Prompt | After locating the line with "yellow circle: moved 7 px up" in the data that follows, return it and every later line exactly, up to and including the line with "pink triangle: moved 45 px right, 12 px down".

Input records |
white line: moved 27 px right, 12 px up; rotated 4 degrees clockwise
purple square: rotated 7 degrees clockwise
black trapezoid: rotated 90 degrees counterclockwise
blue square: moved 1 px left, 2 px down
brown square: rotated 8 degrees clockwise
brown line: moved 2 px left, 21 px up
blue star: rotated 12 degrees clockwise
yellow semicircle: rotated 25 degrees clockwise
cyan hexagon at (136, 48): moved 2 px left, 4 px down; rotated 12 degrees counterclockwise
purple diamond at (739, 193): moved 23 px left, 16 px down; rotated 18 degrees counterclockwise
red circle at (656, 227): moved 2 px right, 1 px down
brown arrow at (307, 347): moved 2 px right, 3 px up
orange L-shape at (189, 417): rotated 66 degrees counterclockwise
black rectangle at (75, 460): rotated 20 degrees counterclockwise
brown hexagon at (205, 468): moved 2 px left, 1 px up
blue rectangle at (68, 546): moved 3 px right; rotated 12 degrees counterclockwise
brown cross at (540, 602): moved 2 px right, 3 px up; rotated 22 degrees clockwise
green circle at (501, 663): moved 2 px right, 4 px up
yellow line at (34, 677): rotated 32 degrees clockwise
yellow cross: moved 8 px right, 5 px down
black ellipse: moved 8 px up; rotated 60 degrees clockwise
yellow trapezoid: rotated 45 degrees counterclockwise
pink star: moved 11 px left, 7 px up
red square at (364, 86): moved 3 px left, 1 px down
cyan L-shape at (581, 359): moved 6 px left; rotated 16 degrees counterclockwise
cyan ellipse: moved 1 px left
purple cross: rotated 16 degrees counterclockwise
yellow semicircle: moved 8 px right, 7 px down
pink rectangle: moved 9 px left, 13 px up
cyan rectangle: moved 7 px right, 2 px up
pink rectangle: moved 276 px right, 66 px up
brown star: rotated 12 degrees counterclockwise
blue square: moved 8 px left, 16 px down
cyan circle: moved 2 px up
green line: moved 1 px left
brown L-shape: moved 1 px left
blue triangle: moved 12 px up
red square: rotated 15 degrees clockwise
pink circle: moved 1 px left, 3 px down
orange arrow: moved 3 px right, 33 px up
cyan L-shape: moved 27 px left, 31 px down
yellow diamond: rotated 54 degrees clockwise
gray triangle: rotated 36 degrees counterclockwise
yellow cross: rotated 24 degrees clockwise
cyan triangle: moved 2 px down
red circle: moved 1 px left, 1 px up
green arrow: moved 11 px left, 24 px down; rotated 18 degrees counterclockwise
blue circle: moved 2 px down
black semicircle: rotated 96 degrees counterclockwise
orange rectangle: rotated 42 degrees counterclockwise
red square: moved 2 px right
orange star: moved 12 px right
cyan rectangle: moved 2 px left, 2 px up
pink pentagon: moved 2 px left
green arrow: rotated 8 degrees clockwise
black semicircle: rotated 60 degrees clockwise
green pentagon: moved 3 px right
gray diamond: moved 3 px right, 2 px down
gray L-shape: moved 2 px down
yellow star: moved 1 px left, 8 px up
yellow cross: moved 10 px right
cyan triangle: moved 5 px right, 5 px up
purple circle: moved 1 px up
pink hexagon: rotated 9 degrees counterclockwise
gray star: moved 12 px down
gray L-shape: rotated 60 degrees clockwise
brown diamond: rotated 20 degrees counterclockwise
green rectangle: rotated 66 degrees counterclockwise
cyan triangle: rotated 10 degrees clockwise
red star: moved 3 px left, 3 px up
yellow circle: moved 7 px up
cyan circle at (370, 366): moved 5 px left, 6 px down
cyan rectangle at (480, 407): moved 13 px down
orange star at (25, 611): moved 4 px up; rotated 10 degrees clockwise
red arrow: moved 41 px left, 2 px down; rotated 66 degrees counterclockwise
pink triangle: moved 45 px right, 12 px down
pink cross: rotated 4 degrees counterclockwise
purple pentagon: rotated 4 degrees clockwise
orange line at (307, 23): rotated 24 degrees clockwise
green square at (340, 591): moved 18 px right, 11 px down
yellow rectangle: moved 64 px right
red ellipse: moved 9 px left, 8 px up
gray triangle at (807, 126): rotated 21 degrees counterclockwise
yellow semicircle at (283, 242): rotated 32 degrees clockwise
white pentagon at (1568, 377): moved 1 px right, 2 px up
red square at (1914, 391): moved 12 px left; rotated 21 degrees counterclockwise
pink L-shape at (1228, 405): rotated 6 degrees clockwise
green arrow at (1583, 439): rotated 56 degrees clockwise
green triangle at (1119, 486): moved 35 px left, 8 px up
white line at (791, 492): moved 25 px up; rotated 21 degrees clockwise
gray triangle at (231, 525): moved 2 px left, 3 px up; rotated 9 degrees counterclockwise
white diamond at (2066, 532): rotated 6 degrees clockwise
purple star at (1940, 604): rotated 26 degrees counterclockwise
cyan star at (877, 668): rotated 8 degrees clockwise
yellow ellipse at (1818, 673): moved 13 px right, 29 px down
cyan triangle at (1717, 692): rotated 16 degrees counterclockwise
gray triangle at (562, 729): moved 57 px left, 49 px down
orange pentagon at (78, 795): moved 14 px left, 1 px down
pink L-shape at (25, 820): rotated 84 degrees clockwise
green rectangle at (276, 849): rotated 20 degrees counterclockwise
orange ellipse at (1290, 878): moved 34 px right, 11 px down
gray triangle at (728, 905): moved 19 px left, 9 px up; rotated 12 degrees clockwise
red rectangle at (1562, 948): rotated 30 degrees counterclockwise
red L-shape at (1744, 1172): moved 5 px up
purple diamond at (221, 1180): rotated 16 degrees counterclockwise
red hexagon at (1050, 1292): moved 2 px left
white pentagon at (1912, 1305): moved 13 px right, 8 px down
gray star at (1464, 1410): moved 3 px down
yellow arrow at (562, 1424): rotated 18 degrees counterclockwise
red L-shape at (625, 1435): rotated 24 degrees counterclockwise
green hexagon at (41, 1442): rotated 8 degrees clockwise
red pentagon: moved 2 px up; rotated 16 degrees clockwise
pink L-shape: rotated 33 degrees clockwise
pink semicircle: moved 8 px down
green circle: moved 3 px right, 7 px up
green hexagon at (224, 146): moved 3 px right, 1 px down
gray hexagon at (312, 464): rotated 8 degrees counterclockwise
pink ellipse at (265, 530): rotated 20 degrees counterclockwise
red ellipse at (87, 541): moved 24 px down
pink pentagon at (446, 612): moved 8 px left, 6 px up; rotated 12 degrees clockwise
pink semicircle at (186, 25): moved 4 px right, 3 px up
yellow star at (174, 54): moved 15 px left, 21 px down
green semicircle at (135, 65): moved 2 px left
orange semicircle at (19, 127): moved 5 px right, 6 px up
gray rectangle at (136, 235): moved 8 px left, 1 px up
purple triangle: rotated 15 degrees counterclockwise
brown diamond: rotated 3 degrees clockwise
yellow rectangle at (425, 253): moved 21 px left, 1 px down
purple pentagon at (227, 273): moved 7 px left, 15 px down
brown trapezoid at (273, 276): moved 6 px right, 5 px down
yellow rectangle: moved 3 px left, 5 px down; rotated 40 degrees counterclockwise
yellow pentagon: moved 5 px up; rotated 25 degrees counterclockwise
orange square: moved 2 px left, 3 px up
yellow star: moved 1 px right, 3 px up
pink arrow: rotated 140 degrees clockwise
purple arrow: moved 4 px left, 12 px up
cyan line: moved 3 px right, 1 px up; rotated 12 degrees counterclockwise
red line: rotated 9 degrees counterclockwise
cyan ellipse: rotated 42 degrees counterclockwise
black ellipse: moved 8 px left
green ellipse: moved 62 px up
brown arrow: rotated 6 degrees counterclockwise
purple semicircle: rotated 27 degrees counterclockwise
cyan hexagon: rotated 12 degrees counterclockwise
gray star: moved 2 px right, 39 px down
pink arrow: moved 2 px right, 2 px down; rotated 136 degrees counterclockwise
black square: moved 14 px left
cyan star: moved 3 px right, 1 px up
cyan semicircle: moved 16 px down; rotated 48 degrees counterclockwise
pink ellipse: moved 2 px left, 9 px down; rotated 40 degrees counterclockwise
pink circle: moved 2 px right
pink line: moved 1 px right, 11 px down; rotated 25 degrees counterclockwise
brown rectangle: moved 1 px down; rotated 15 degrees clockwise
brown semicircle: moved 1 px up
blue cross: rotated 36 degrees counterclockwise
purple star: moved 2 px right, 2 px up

Expected answer |
yellow circle: moved 7 px up
cyan circle at (370, 366): moved 5 px left, 6 px down
cyan rectangle at (480, 407): moved 13 px down
orange star at (25, 611): moved 4 px up; rotated 10 degrees clockwise
red arrow: moved 41 px left, 2 px down; rotated 66 degrees counterclockwise
pink triangle: moved 45 px right, 12 px down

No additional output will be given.